Dataset

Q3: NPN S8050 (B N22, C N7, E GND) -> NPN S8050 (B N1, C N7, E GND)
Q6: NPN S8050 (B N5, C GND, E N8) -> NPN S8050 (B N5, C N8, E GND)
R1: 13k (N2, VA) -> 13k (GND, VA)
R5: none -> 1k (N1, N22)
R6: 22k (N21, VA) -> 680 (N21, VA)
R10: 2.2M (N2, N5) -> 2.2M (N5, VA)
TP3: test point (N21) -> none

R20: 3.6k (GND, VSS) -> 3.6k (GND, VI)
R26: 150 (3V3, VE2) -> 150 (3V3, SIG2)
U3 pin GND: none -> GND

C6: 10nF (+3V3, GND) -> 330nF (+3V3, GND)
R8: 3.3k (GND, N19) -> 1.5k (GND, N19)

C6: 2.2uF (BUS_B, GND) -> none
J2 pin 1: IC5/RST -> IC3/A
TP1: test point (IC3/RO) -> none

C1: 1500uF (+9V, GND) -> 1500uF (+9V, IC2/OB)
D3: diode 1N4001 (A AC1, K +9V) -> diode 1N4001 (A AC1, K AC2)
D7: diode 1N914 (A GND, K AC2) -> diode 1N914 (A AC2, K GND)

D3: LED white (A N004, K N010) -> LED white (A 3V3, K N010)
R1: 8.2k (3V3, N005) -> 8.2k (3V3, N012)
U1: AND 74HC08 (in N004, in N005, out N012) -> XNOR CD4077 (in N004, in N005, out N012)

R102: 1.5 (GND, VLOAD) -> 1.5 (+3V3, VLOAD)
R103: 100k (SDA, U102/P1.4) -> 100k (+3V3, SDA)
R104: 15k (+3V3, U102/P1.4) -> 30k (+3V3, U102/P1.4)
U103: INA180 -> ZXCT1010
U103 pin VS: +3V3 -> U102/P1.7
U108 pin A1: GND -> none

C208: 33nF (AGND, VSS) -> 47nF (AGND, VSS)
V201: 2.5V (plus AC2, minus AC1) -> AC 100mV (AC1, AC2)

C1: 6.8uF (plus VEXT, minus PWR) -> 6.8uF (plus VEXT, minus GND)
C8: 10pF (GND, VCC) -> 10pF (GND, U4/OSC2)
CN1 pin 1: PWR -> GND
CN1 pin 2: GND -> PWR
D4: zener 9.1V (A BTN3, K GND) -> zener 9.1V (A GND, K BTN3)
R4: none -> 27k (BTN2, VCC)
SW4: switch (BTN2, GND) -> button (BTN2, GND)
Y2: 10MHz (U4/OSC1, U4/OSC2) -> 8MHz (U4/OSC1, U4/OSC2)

Try it
Each line from the one containing "C1: 1500uF (+9V, GND) -> 1500uF (+9V, IC2/OB)" to the close of the records must appear in the output exactly, and no other line.

Written reply
C1: 1500uF (+9V, GND) -> 1500uF (+9V, IC2/OB)
D3: diode 1N4001 (A AC1, K +9V) -> diode 1N4001 (A AC1, K AC2)
D7: diode 1N914 (A GND, K AC2) -> diode 1N914 (A AC2, K GND)

D3: LED white (A N004, K N010) -> LED white (A 3V3, K N010)
R1: 8.2k (3V3, N005) -> 8.2k (3V3, N012)
U1: AND 74HC08 (in N004, in N005, out N012) -> XNOR CD4077 (in N004, in N005, out N012)

R102: 1.5 (GND, VLOAD) -> 1.5 (+3V3, VLOAD)
R103: 100k (SDA, U102/P1.4) -> 100k (+3V3, SDA)
R104: 15k (+3V3, U102/P1.4) -> 30k (+3V3, U102/P1.4)
U103: INA180 -> ZXCT1010
U103 pin VS: +3V3 -> U102/P1.7
U108 pin A1: GND -> none

C208: 33nF (AGND, VSS) -> 47nF (AGND, VSS)
V201: 2.5V (plus AC2, minus AC1) -> AC 100mV (AC1, AC2)

C1: 6.8uF (plus VEXT, minus PWR) -> 6.8uF (plus VEXT, minus GND)
C8: 10pF (GND, VCC) -> 10pF (GND, U4/OSC2)
CN1 pin 1: PWR -> GND
CN1 pin 2: GND -> PWR
D4: zener 9.1V (A BTN3, K GND) -> zener 9.1V (A GND, K BTN3)
R4: none -> 27k (BTN2, VCC)
SW4: switch (BTN2, GND) -> button (BTN2, GND)
Y2: 10MHz (U4/OSC1, U4/OSC2) -> 8MHz (U4/OSC1, U4/OSC2)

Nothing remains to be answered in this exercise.